Dataset entries
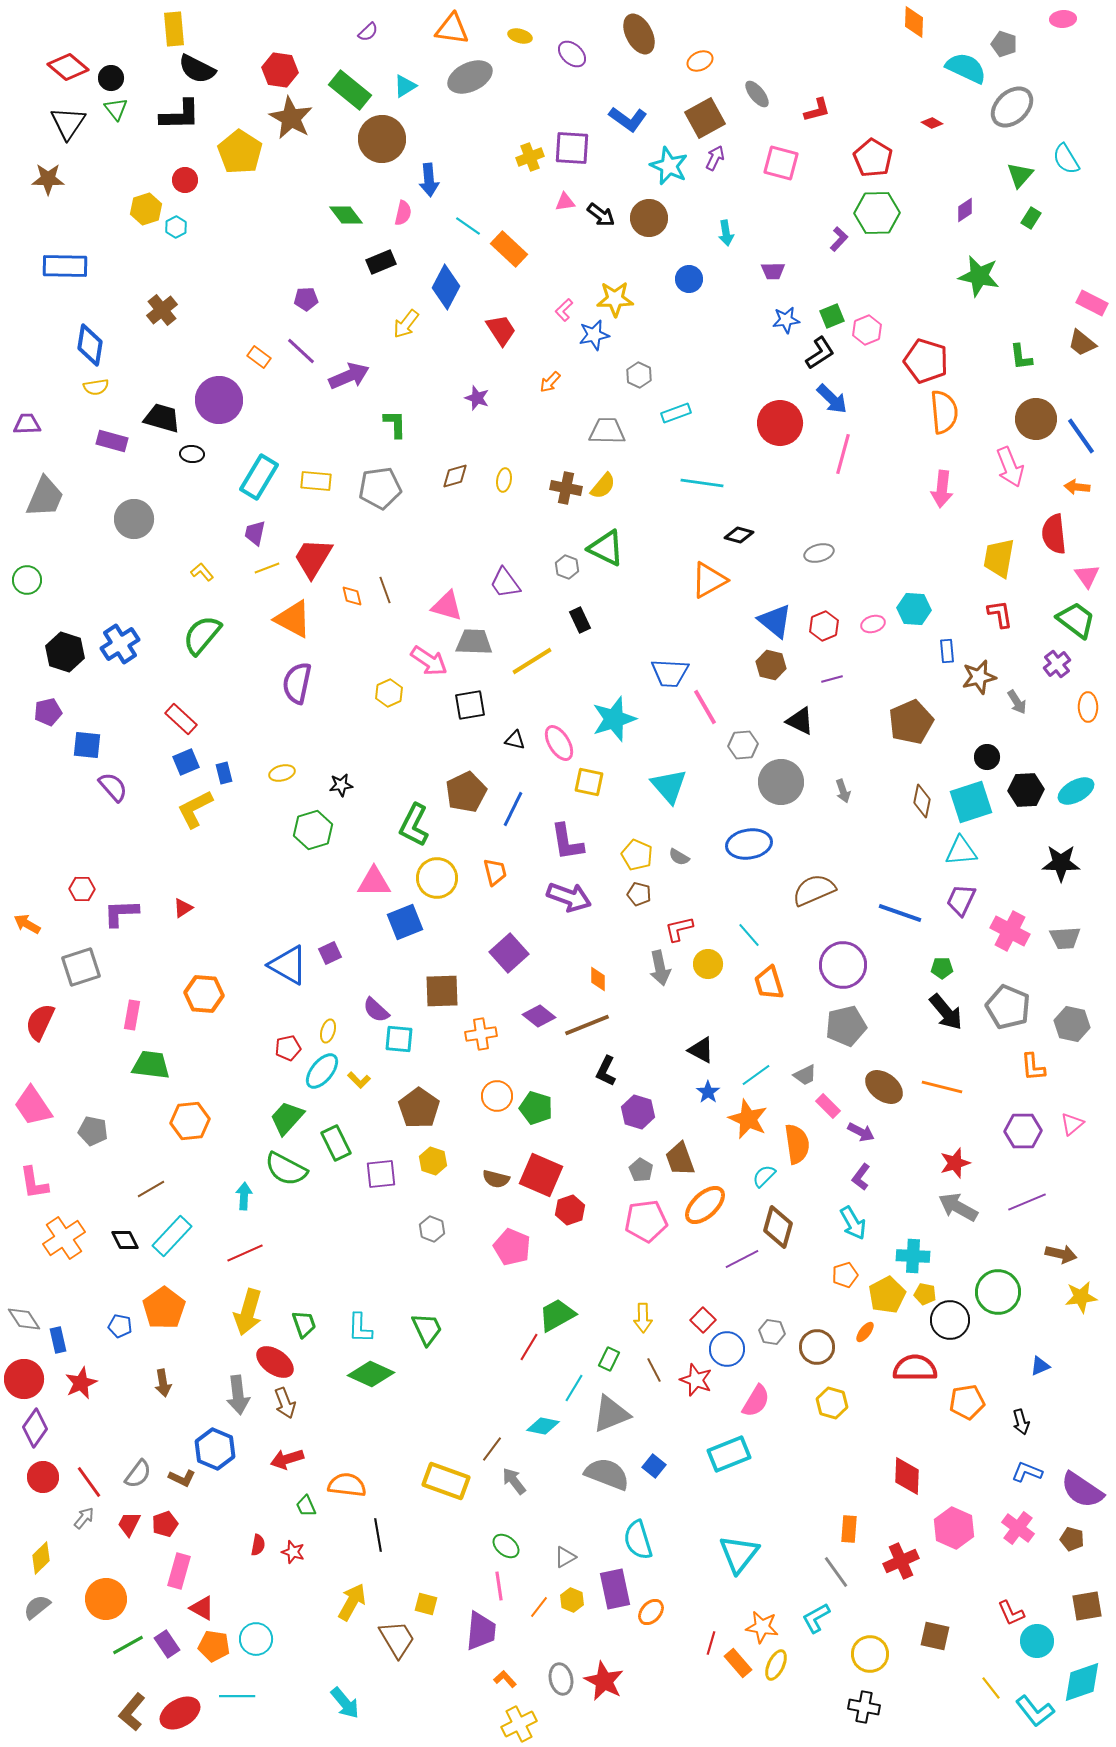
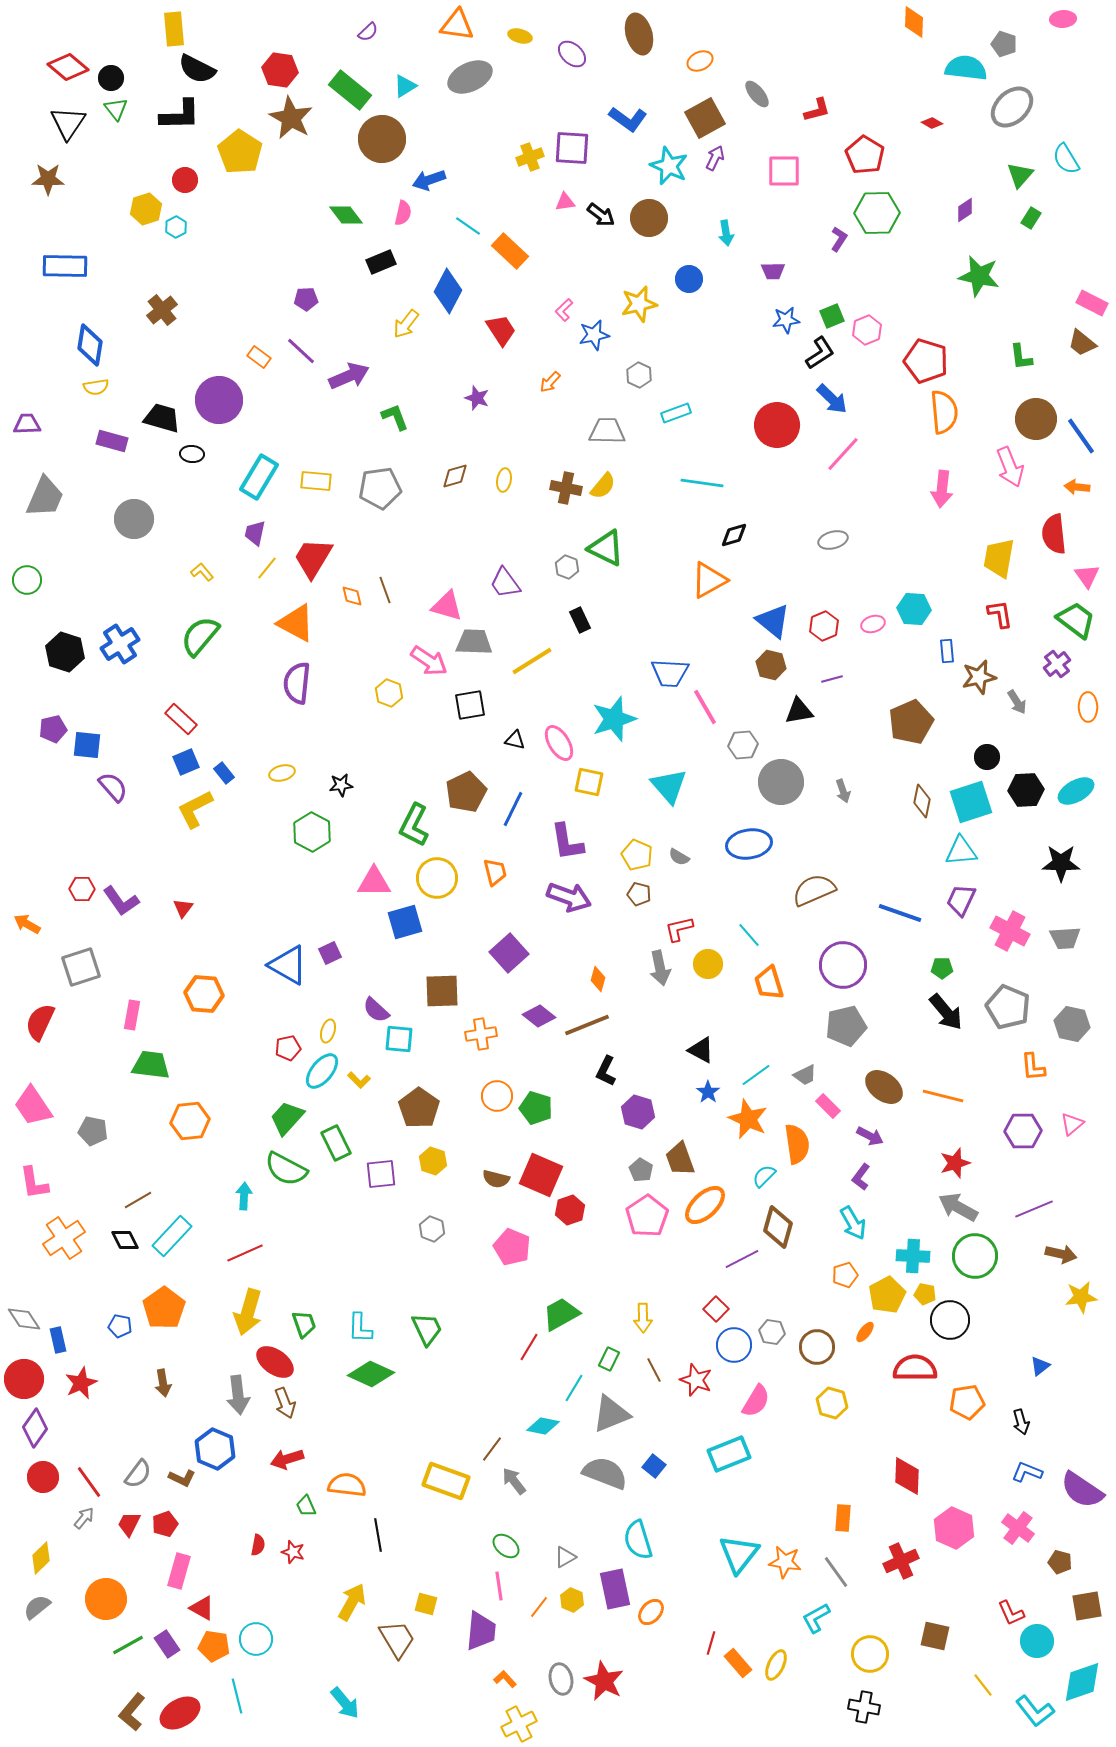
orange triangle at (452, 29): moved 5 px right, 4 px up
brown ellipse at (639, 34): rotated 12 degrees clockwise
cyan semicircle at (966, 68): rotated 18 degrees counterclockwise
red pentagon at (873, 158): moved 8 px left, 3 px up
pink square at (781, 163): moved 3 px right, 8 px down; rotated 15 degrees counterclockwise
blue arrow at (429, 180): rotated 76 degrees clockwise
purple L-shape at (839, 239): rotated 10 degrees counterclockwise
orange rectangle at (509, 249): moved 1 px right, 2 px down
blue diamond at (446, 287): moved 2 px right, 4 px down
yellow star at (615, 299): moved 24 px right, 5 px down; rotated 12 degrees counterclockwise
red circle at (780, 423): moved 3 px left, 2 px down
green L-shape at (395, 424): moved 7 px up; rotated 20 degrees counterclockwise
pink line at (843, 454): rotated 27 degrees clockwise
black diamond at (739, 535): moved 5 px left; rotated 32 degrees counterclockwise
gray ellipse at (819, 553): moved 14 px right, 13 px up
yellow line at (267, 568): rotated 30 degrees counterclockwise
orange triangle at (293, 619): moved 3 px right, 4 px down
blue triangle at (775, 621): moved 2 px left
green semicircle at (202, 635): moved 2 px left, 1 px down
purple semicircle at (297, 683): rotated 6 degrees counterclockwise
yellow hexagon at (389, 693): rotated 16 degrees counterclockwise
purple pentagon at (48, 712): moved 5 px right, 17 px down
black triangle at (800, 721): moved 1 px left, 10 px up; rotated 36 degrees counterclockwise
blue rectangle at (224, 773): rotated 25 degrees counterclockwise
green hexagon at (313, 830): moved 1 px left, 2 px down; rotated 15 degrees counterclockwise
red triangle at (183, 908): rotated 20 degrees counterclockwise
purple L-shape at (121, 913): moved 12 px up; rotated 123 degrees counterclockwise
blue square at (405, 922): rotated 6 degrees clockwise
orange diamond at (598, 979): rotated 15 degrees clockwise
orange line at (942, 1087): moved 1 px right, 9 px down
purple arrow at (861, 1132): moved 9 px right, 4 px down
brown line at (151, 1189): moved 13 px left, 11 px down
purple line at (1027, 1202): moved 7 px right, 7 px down
pink pentagon at (646, 1221): moved 1 px right, 5 px up; rotated 27 degrees counterclockwise
green circle at (998, 1292): moved 23 px left, 36 px up
green trapezoid at (557, 1315): moved 4 px right, 1 px up
red square at (703, 1320): moved 13 px right, 11 px up
blue circle at (727, 1349): moved 7 px right, 4 px up
blue triangle at (1040, 1366): rotated 15 degrees counterclockwise
gray semicircle at (607, 1474): moved 2 px left, 1 px up
orange rectangle at (849, 1529): moved 6 px left, 11 px up
brown pentagon at (1072, 1539): moved 12 px left, 23 px down
orange star at (762, 1627): moved 23 px right, 65 px up
yellow line at (991, 1688): moved 8 px left, 3 px up
cyan line at (237, 1696): rotated 76 degrees clockwise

■ What is required ■
The output must be every line of the records, printed exactly, with the pictures omitted.

■ Result of this exercise ■
orange triangle at (452, 29): moved 5 px right, 4 px up
brown ellipse at (639, 34): rotated 12 degrees clockwise
cyan semicircle at (966, 68): rotated 18 degrees counterclockwise
red pentagon at (873, 158): moved 8 px left, 3 px up
pink square at (781, 163): moved 3 px right, 8 px down; rotated 15 degrees counterclockwise
blue arrow at (429, 180): rotated 76 degrees clockwise
purple L-shape at (839, 239): rotated 10 degrees counterclockwise
orange rectangle at (509, 249): moved 1 px right, 2 px down
blue diamond at (446, 287): moved 2 px right, 4 px down
yellow star at (615, 299): moved 24 px right, 5 px down; rotated 12 degrees counterclockwise
red circle at (780, 423): moved 3 px left, 2 px down
green L-shape at (395, 424): moved 7 px up; rotated 20 degrees counterclockwise
pink line at (843, 454): rotated 27 degrees clockwise
black diamond at (739, 535): moved 5 px left; rotated 32 degrees counterclockwise
gray ellipse at (819, 553): moved 14 px right, 13 px up
yellow line at (267, 568): rotated 30 degrees counterclockwise
orange triangle at (293, 619): moved 3 px right, 4 px down
blue triangle at (775, 621): moved 2 px left
green semicircle at (202, 635): moved 2 px left, 1 px down
purple semicircle at (297, 683): rotated 6 degrees counterclockwise
yellow hexagon at (389, 693): rotated 16 degrees counterclockwise
purple pentagon at (48, 712): moved 5 px right, 17 px down
black triangle at (800, 721): moved 1 px left, 10 px up; rotated 36 degrees counterclockwise
blue rectangle at (224, 773): rotated 25 degrees counterclockwise
green hexagon at (313, 830): moved 1 px left, 2 px down; rotated 15 degrees counterclockwise
red triangle at (183, 908): rotated 20 degrees counterclockwise
purple L-shape at (121, 913): moved 12 px up; rotated 123 degrees counterclockwise
blue square at (405, 922): rotated 6 degrees clockwise
orange diamond at (598, 979): rotated 15 degrees clockwise
orange line at (942, 1087): moved 1 px right, 9 px down
purple arrow at (861, 1132): moved 9 px right, 4 px down
brown line at (151, 1189): moved 13 px left, 11 px down
purple line at (1027, 1202): moved 7 px right, 7 px down
pink pentagon at (646, 1221): moved 1 px right, 5 px up; rotated 27 degrees counterclockwise
green circle at (998, 1292): moved 23 px left, 36 px up
green trapezoid at (557, 1315): moved 4 px right, 1 px up
red square at (703, 1320): moved 13 px right, 11 px up
blue circle at (727, 1349): moved 7 px right, 4 px up
blue triangle at (1040, 1366): rotated 15 degrees counterclockwise
gray semicircle at (607, 1474): moved 2 px left, 1 px up
orange rectangle at (849, 1529): moved 6 px left, 11 px up
brown pentagon at (1072, 1539): moved 12 px left, 23 px down
orange star at (762, 1627): moved 23 px right, 65 px up
yellow line at (991, 1688): moved 8 px left, 3 px up
cyan line at (237, 1696): rotated 76 degrees clockwise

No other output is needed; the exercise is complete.